(Stored records)
○ ○ ○ ○ ○
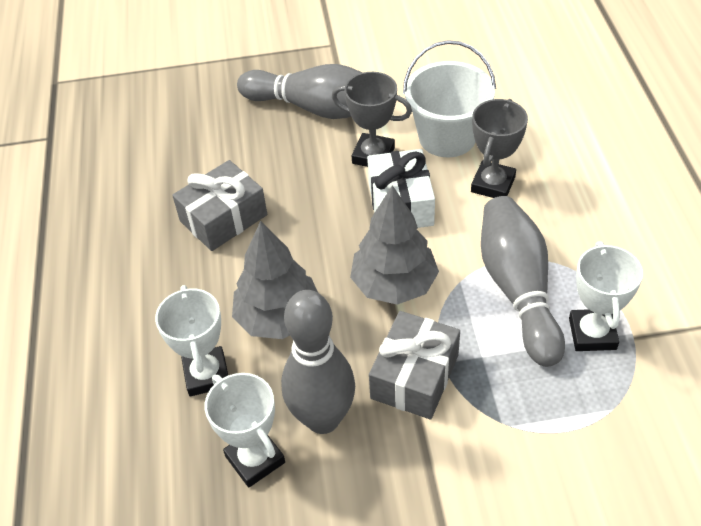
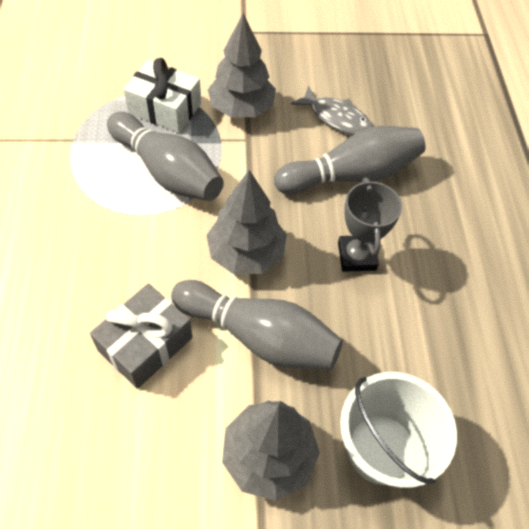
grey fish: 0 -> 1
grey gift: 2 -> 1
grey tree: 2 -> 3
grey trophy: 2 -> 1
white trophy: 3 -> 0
○ ○ ○ ○ ○
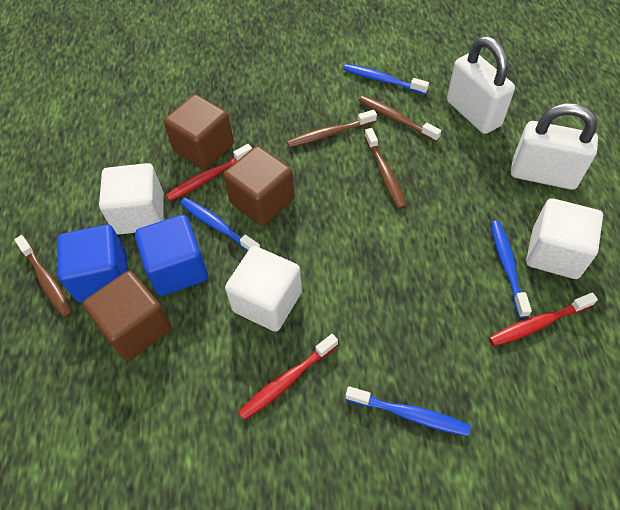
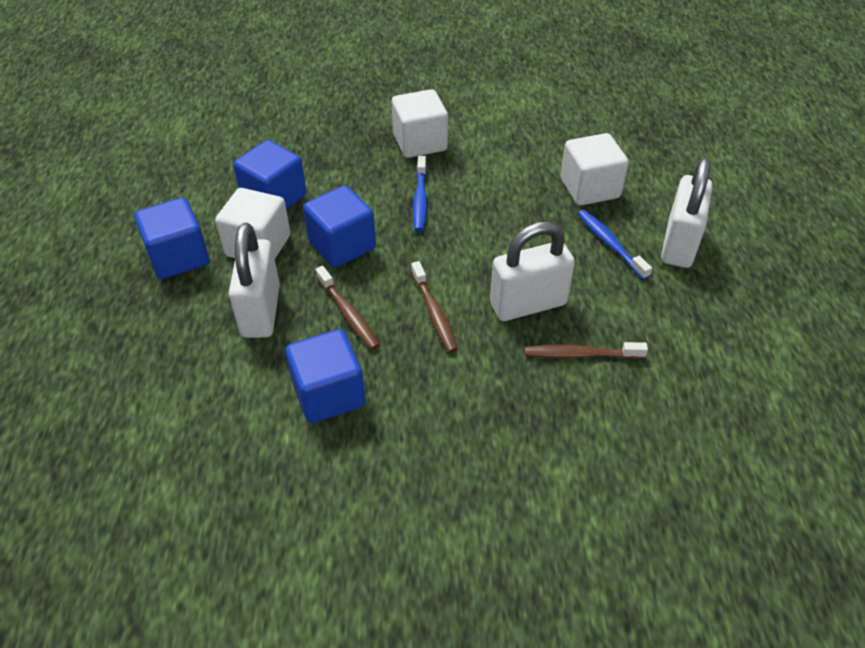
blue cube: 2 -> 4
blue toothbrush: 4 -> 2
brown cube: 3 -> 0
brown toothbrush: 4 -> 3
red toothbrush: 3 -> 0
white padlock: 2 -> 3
○ ○ ○ ○ ○
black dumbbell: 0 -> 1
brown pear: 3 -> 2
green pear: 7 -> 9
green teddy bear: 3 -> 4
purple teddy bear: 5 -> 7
○ ○ ○ ○ ○
The required answer is the exact run of lines above starting at the line with "grey fish: 0 -> 1" and ending at the line with "white trophy: 3 -> 0", with both ends present.

Expected answer
grey fish: 0 -> 1
grey gift: 2 -> 1
grey tree: 2 -> 3
grey trophy: 2 -> 1
white trophy: 3 -> 0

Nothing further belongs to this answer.